[Supplied information]
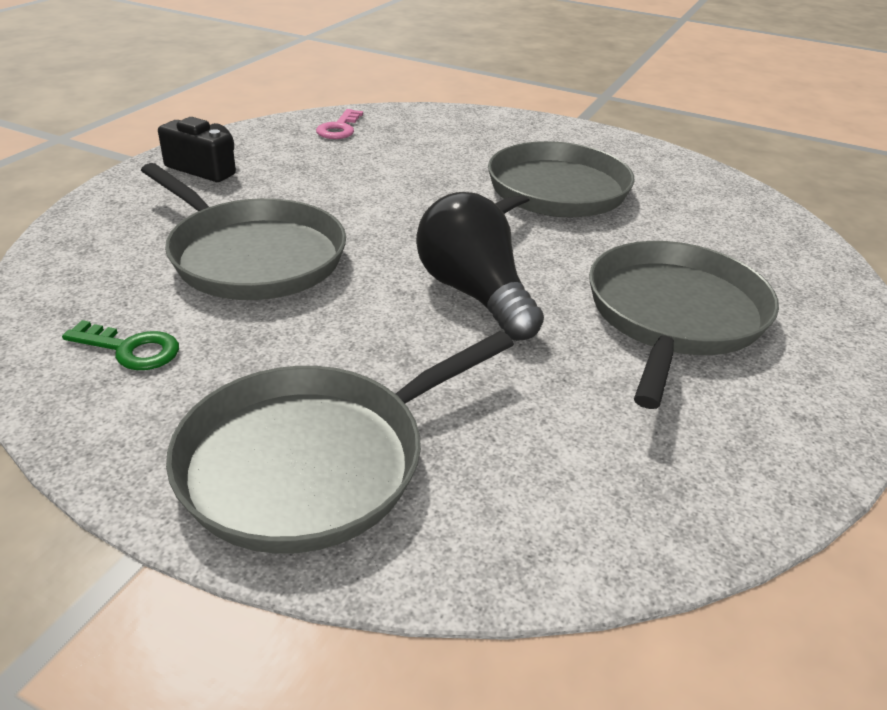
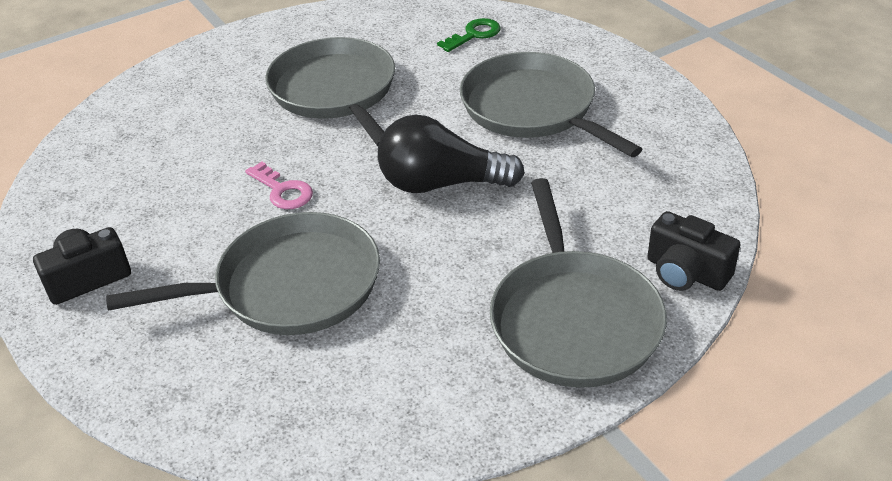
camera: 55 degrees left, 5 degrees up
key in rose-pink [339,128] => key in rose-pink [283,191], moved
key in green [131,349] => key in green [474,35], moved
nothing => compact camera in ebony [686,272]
[/Supplied information]
What to do:
Could you give again exactly the lines from the line containing "key in green [131,349]" through the final line of the data above, and no others?

Solution:
key in green [131,349] => key in green [474,35], moved
nothing => compact camera in ebony [686,272]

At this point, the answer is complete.